* GIVEN INFORMATION:
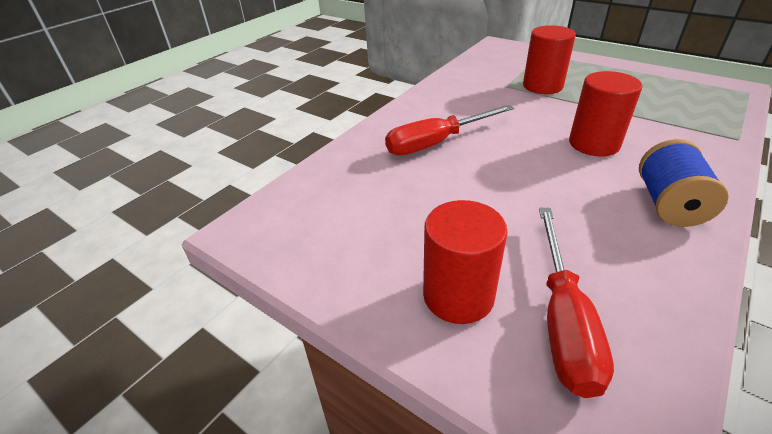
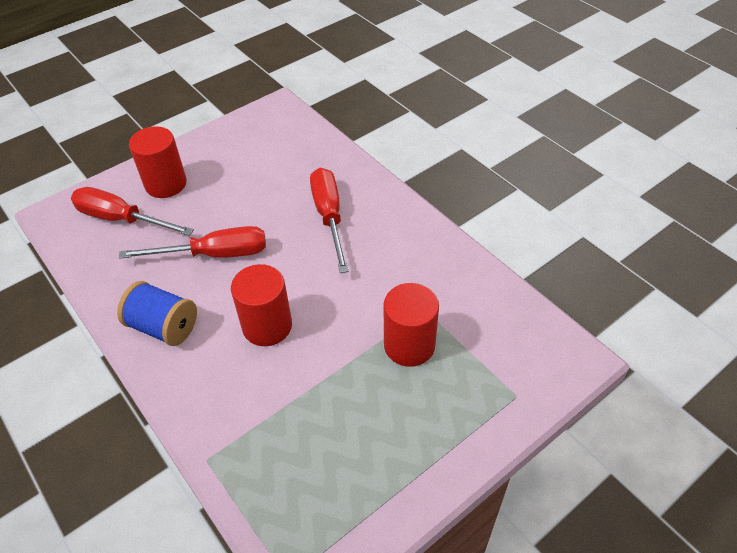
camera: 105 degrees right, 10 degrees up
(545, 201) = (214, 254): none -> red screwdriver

* * *

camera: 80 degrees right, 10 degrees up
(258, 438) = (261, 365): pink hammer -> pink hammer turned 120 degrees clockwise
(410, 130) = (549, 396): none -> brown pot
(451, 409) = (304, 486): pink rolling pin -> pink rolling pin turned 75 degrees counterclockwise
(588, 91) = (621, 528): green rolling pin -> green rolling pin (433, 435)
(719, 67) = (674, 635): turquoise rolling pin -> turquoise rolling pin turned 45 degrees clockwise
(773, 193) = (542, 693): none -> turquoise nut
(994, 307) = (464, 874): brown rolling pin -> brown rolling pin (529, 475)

* ASSIGNMENT: Reprint exactly the lines above that start at the one with "(773, 193) = (542, 693): none" and end at the one with "(994, 307) = (464, 874): brown", keeping both and adding none.

* EXERCISE OUTPUT:
(773, 193) = (542, 693): none -> turquoise nut
(994, 307) = (464, 874): brown rolling pin -> brown rolling pin (529, 475)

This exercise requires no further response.